_Task to complete_. In the listing below, find every line containing "from" and copy it out.

_Provided material_.

■ ■ ■ ■ ■

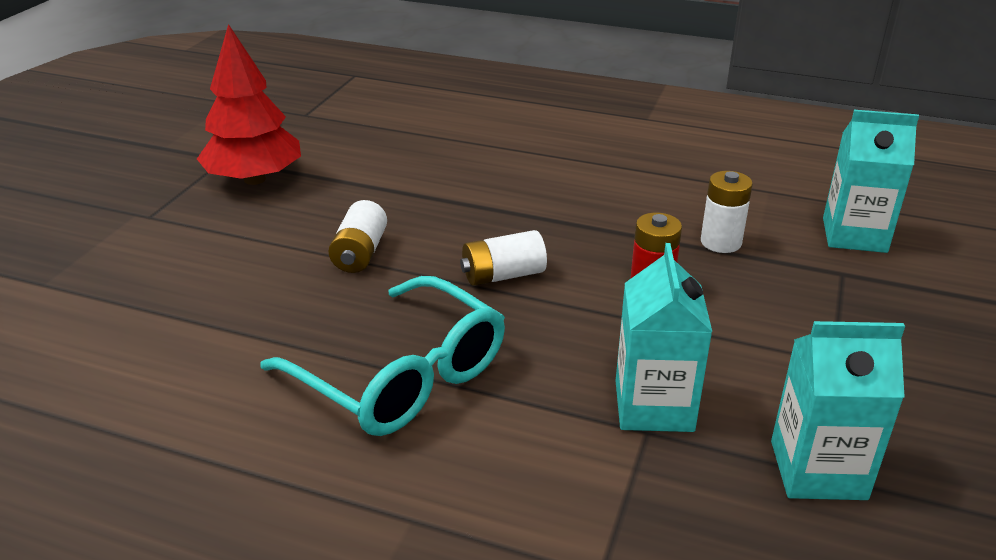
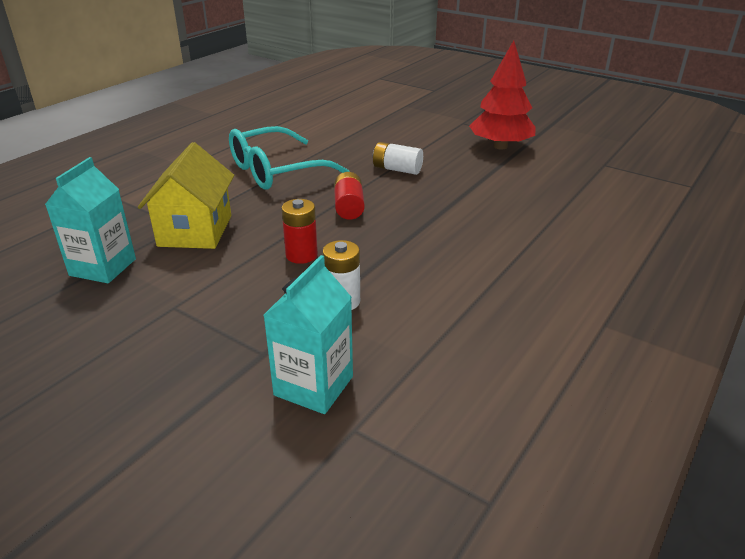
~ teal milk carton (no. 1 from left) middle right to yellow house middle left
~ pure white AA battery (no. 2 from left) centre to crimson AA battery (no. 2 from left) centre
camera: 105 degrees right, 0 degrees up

■ ■ ■ ■ ■

_Solution to this exercise_.
~ teal milk carton (no. 1 from left) middle right to yellow house middle left
~ pure white AA battery (no. 2 from left) centre to crimson AA battery (no. 2 from left) centre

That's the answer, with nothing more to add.